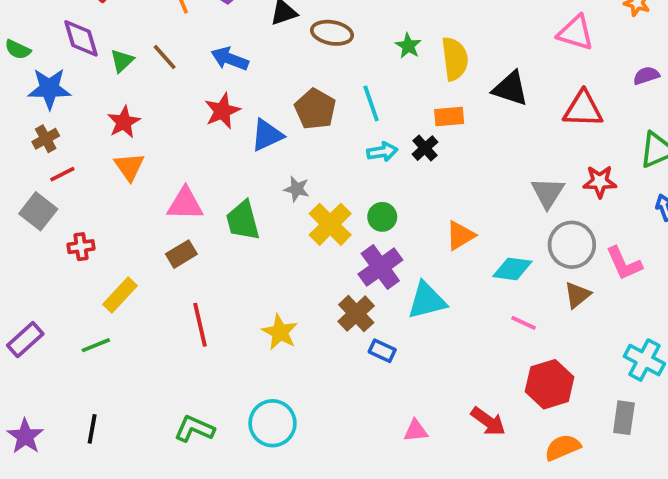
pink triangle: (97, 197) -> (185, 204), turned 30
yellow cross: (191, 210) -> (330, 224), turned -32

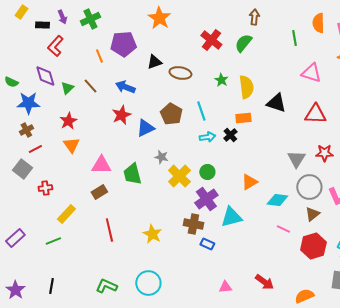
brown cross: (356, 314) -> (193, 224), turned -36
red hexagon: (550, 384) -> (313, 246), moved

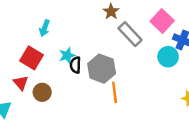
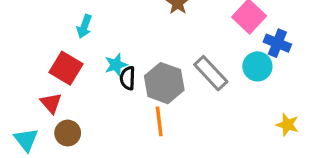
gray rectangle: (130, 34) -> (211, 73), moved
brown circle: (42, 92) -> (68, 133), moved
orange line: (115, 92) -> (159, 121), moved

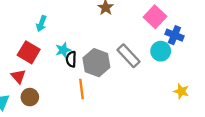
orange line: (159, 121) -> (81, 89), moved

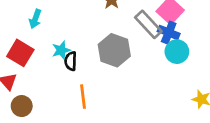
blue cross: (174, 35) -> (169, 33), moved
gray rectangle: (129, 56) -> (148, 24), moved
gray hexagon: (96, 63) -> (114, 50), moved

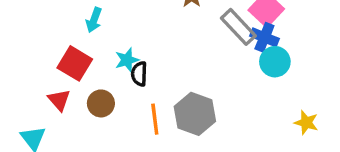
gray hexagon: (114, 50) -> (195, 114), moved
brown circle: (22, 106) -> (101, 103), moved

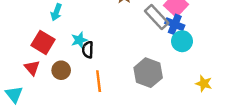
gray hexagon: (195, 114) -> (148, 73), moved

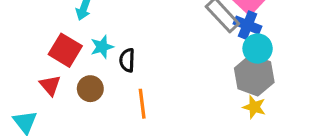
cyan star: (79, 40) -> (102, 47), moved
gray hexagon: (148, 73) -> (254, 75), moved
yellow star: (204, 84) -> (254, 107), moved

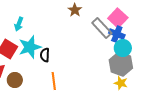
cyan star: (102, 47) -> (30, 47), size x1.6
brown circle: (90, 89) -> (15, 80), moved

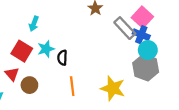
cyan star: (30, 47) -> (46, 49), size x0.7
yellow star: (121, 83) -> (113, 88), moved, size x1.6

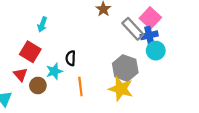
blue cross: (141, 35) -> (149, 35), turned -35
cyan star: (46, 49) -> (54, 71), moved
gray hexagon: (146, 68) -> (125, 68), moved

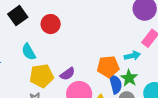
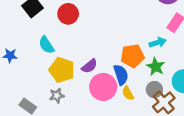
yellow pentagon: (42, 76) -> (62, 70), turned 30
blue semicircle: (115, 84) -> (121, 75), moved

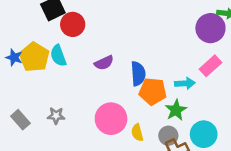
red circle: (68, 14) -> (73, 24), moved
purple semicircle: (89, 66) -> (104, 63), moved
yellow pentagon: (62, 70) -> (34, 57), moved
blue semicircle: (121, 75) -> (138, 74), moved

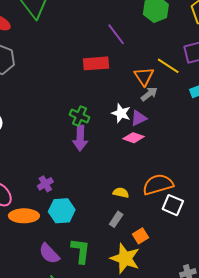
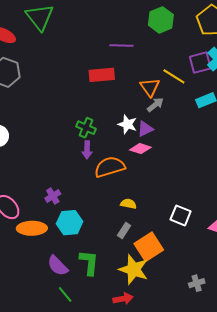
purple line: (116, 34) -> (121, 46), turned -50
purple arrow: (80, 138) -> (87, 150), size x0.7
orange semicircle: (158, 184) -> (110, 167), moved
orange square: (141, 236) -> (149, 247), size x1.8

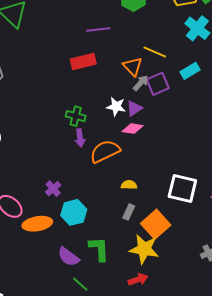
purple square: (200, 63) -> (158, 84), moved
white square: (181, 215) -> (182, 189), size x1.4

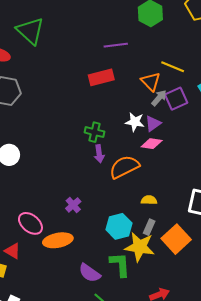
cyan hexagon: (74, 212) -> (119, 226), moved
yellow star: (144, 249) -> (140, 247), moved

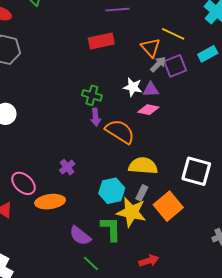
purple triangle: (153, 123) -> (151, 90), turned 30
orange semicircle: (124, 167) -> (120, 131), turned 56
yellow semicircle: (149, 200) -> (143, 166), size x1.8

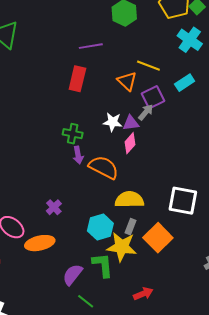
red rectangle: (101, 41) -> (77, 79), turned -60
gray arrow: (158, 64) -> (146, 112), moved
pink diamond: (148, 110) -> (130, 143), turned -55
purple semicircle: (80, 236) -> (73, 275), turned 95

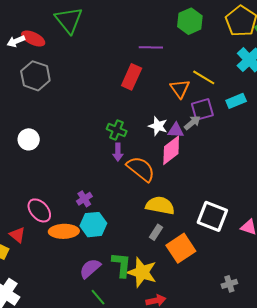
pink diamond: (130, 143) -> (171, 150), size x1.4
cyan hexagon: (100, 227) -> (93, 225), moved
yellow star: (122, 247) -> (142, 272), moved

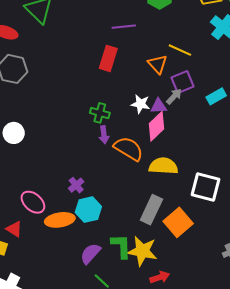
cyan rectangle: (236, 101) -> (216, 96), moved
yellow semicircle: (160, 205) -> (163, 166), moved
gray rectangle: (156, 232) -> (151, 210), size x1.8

^^^^

Output only the lines above from the one containing "gray rectangle: (130, 34) -> (211, 73), moved" to the one containing "gray rectangle: (129, 56) -> (148, 24), moved", both included, exactly as written and with no pictures.

gray rectangle: (130, 34) -> (211, 73), moved
brown circle: (42, 92) -> (68, 133), moved
orange line: (115, 92) -> (159, 121), moved

orange line: (159, 121) -> (81, 89), moved

blue cross: (174, 35) -> (169, 33), moved
gray rectangle: (129, 56) -> (148, 24), moved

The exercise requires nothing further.